**TASK DESCRIPTION**
Lines below that include the word "none" should each be copied.

**SUPPLIED ENTRIES**
+++++

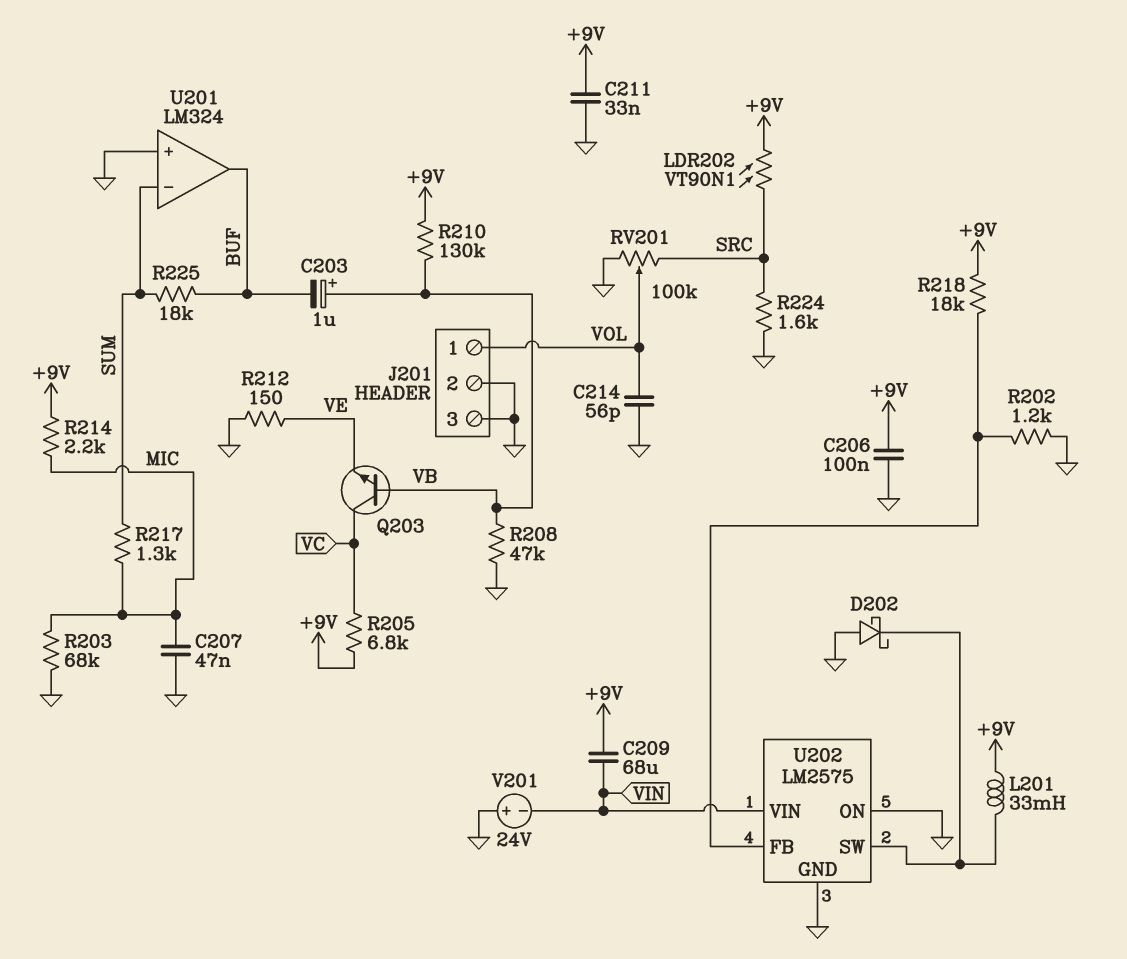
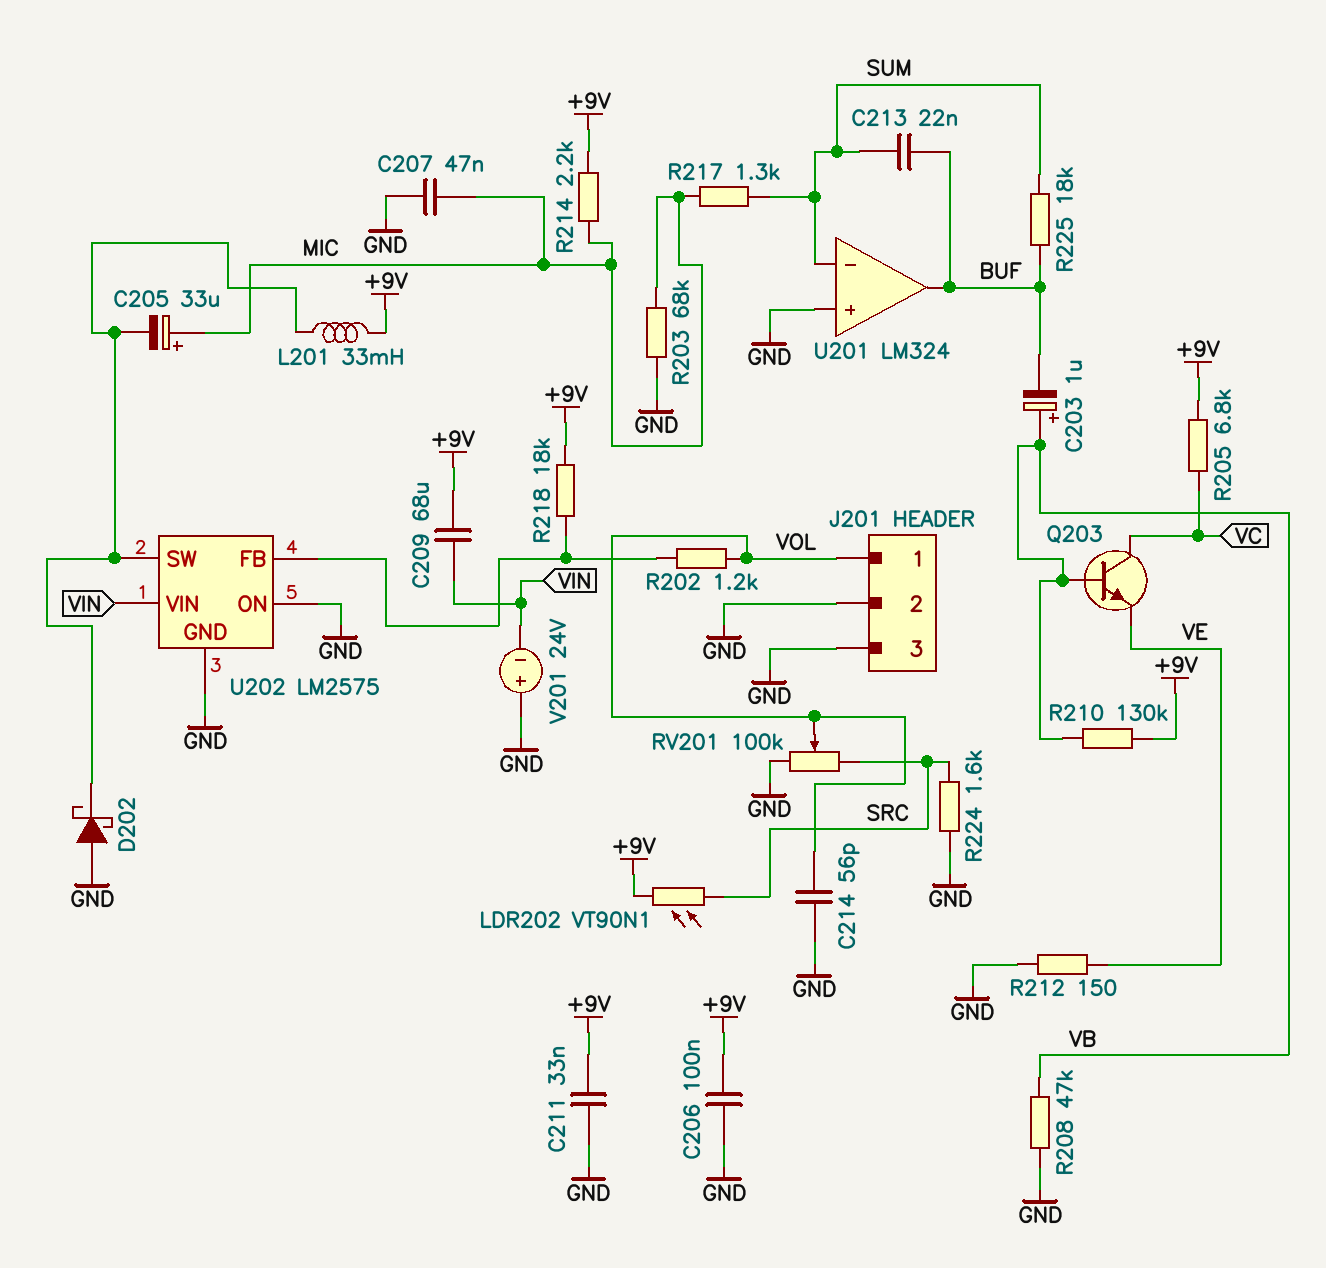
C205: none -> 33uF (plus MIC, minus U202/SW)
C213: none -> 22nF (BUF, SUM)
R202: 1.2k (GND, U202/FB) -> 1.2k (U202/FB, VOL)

+++++

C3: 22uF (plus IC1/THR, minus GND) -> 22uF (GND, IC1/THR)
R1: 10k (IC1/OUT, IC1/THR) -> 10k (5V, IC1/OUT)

+++++

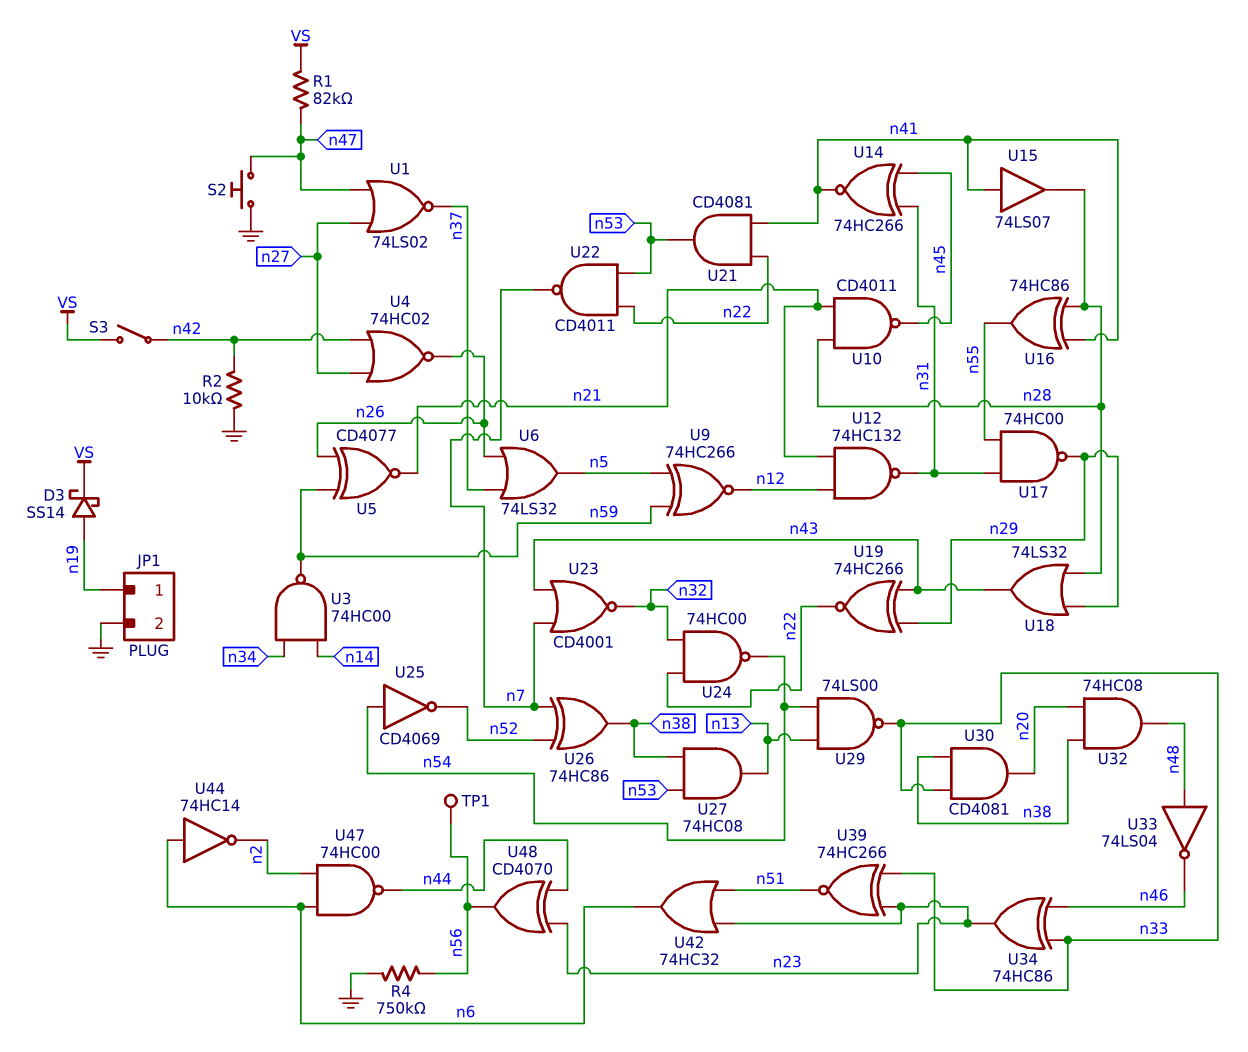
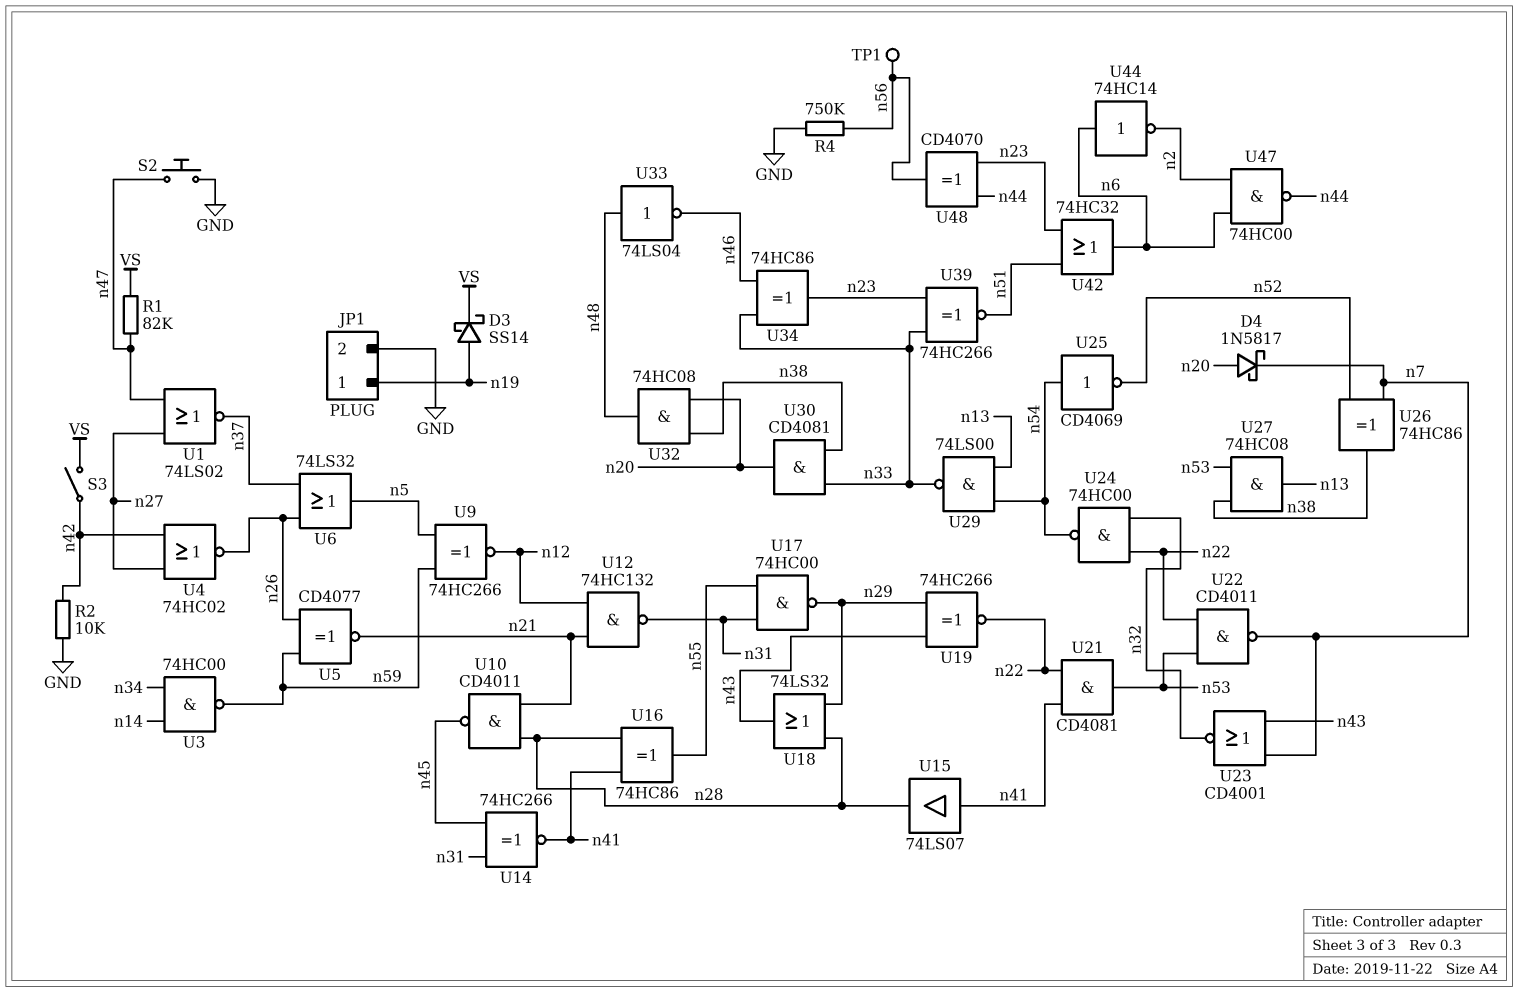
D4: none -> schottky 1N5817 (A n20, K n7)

+++++

**OUTPUT FOR THIS EXERCISE**
C205: none -> 33uF (plus MIC, minus U202/SW)
C213: none -> 22nF (BUF, SUM)
D4: none -> schottky 1N5817 (A n20, K n7)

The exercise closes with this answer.